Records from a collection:
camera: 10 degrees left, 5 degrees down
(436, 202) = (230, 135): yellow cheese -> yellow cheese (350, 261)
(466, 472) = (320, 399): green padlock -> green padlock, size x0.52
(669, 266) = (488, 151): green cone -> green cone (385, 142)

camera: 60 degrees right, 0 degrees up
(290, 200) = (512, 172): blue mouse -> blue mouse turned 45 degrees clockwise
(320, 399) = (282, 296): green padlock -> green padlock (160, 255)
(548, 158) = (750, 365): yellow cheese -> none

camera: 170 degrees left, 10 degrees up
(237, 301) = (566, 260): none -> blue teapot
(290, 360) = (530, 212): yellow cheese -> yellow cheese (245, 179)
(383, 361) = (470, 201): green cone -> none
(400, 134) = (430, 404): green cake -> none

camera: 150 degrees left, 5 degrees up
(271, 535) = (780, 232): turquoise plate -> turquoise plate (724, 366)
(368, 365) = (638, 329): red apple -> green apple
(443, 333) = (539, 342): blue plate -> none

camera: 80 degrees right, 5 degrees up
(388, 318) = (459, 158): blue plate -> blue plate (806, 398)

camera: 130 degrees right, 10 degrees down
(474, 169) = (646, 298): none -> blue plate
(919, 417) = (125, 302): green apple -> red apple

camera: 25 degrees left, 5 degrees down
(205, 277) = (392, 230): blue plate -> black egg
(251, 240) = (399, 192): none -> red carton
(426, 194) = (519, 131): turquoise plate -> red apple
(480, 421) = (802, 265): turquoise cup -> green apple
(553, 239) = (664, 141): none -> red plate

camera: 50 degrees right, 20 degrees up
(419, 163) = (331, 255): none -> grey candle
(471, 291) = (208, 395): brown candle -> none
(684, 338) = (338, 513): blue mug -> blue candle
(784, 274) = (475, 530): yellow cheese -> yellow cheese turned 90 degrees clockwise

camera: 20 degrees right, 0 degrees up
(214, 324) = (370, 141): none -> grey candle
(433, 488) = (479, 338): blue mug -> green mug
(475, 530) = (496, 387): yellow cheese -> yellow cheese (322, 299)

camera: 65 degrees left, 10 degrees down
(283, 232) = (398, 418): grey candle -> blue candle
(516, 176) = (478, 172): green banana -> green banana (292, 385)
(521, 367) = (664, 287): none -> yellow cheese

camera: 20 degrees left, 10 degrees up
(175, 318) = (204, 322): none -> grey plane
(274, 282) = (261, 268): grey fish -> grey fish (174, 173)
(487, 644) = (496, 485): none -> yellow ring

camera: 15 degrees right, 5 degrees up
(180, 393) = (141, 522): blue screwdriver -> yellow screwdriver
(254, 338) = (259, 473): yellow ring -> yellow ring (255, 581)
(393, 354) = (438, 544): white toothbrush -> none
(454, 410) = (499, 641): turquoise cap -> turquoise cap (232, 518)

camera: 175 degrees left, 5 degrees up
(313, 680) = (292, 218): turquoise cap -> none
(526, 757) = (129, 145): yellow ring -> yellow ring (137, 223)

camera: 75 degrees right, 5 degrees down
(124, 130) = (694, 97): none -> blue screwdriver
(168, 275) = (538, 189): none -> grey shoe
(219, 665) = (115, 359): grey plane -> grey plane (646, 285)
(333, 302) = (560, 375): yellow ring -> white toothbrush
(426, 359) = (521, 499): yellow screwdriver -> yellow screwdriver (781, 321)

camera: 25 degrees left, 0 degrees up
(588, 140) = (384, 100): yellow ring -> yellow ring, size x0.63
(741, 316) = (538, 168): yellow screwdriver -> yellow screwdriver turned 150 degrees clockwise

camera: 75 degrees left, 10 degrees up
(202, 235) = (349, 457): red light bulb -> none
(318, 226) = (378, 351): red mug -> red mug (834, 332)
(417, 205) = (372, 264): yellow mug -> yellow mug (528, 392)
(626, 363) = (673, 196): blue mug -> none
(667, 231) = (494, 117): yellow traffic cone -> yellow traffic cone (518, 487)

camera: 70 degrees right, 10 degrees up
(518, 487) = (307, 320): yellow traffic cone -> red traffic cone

§ **What you have to do**
Reproduce, character for character, only the lines of the preceding data that start at the line with "(471, 291) = (208, 395): brown candle -> none" and end at the line with "(433, 488) = (479, 338): blue", both included.

§ **Solution to this problem**
(471, 291) = (208, 395): brown candle -> none
(684, 338) = (338, 513): blue mug -> blue candle
(784, 274) = (475, 530): yellow cheese -> yellow cheese turned 90 degrees clockwise

camera: 20 degrees right, 0 degrees up
(214, 324) = (370, 141): none -> grey candle
(433, 488) = (479, 338): blue mug -> green mug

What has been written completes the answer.